**TASK PROMPT:** Reproduce, please, only the lines from the first line below to the line containing "none -> cyan brick A2:D3 level 1", inclusive.

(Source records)
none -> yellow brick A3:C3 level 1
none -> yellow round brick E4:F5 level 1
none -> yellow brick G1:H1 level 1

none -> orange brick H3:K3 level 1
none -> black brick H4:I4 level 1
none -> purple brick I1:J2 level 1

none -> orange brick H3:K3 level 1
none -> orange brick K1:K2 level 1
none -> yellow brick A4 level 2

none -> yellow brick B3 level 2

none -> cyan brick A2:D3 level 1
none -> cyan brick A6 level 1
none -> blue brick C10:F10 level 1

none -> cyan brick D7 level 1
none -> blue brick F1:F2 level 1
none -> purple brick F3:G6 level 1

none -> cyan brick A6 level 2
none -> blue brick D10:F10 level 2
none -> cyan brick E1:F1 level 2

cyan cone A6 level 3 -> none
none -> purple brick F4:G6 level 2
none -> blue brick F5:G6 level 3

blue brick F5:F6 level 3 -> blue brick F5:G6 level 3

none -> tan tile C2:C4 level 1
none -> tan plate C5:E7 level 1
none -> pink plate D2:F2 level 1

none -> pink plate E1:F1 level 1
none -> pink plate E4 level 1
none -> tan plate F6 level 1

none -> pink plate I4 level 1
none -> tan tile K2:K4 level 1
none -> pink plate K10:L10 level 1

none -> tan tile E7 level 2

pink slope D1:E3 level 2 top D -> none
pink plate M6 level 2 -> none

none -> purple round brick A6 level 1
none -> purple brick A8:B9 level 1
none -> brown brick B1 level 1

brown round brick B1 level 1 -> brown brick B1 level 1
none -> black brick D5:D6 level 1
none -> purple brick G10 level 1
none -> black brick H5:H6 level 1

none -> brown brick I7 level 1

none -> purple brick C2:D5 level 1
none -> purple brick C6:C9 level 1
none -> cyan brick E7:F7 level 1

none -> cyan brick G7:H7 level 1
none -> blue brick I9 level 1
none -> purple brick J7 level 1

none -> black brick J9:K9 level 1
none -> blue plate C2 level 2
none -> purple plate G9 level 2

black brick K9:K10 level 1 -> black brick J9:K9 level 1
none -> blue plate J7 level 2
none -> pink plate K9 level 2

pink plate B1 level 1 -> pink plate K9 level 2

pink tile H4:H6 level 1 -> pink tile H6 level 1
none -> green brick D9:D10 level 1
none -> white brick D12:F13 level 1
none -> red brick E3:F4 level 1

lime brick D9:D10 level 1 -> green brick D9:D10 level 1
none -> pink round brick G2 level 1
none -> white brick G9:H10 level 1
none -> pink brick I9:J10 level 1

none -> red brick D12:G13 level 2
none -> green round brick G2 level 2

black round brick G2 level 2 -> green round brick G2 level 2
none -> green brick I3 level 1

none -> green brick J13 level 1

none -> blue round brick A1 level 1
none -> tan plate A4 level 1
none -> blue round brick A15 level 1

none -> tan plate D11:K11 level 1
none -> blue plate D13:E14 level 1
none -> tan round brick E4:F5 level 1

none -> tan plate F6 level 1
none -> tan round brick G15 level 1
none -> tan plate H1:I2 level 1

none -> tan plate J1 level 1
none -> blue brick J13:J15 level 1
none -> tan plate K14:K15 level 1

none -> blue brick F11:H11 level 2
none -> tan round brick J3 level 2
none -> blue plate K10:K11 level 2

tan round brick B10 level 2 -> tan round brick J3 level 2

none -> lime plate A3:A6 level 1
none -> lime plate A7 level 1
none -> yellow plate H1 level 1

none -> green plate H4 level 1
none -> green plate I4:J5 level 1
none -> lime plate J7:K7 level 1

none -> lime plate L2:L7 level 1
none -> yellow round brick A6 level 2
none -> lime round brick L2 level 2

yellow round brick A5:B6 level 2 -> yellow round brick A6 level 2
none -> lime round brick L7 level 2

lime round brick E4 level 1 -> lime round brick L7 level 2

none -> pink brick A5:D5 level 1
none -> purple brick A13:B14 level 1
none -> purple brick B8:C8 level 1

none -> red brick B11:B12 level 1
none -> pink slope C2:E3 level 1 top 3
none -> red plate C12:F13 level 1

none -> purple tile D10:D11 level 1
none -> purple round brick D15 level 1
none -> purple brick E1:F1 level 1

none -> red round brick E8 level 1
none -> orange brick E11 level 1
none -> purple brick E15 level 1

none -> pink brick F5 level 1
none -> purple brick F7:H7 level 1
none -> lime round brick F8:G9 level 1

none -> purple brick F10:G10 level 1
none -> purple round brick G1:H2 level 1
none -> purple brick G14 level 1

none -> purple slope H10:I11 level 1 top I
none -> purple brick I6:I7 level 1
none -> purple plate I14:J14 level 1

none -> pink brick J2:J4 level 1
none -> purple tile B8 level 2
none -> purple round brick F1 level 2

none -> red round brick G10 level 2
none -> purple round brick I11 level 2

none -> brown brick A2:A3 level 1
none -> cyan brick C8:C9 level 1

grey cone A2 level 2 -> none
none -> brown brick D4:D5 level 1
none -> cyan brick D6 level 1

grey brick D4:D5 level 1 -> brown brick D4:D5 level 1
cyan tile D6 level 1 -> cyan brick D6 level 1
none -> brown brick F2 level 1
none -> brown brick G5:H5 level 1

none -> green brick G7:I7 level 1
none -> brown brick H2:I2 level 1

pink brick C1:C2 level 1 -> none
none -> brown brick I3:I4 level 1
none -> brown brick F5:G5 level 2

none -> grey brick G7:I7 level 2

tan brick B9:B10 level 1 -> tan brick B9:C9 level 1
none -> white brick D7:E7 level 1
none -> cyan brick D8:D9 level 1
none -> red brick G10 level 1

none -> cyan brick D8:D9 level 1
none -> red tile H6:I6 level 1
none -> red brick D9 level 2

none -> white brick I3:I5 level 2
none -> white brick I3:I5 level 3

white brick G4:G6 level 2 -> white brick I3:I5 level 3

**FINISHED EXERCISE:**
none -> yellow brick A3:C3 level 1
none -> yellow round brick E4:F5 level 1
none -> yellow brick G1:H1 level 1

none -> orange brick H3:K3 level 1
none -> black brick H4:I4 level 1
none -> purple brick I1:J2 level 1

none -> orange brick H3:K3 level 1
none -> orange brick K1:K2 level 1
none -> yellow brick A4 level 2

none -> yellow brick B3 level 2

none -> cyan brick A2:D3 level 1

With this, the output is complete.